Copy out the data exactly, leaving the pictures behind.
++++++++++++++++++++
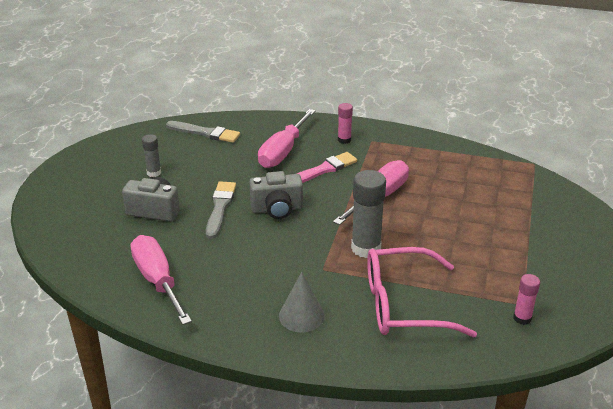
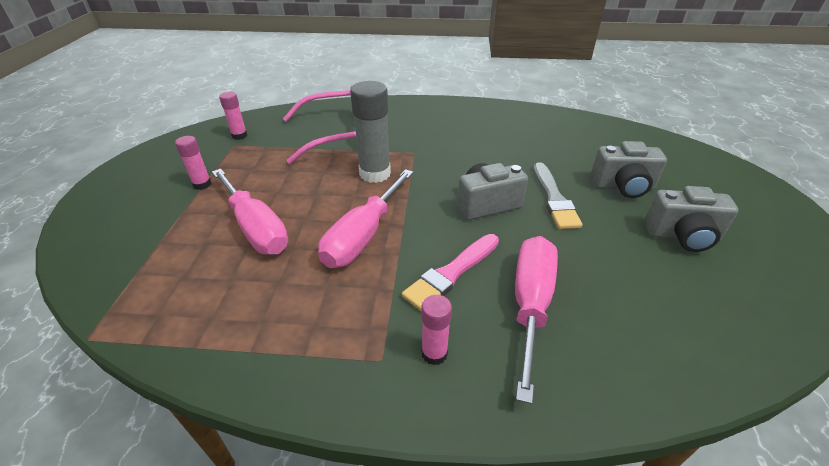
camera: 170 degrees right, 5 degrees up
(154, 173) = (682, 236): grey glue stick -> grey camera
(157, 280) = (553, 130): pink screwdriver -> pink screwdriver (256, 228)
(205, 133) = (695, 334): grey brush -> none
(301, 316) = (421, 121): grey cone -> none
(527, 256) = (202, 184): none -> pink glue stick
++++++++++++++++++++
RESULT OF THIS EXERCISE:
camera: 170 degrees right, 5 degrees up
(154, 173) = (682, 236): grey glue stick -> grey camera
(157, 280) = (553, 130): pink screwdriver -> pink screwdriver (256, 228)
(205, 133) = (695, 334): grey brush -> none
(301, 316) = (421, 121): grey cone -> none
(527, 256) = (202, 184): none -> pink glue stick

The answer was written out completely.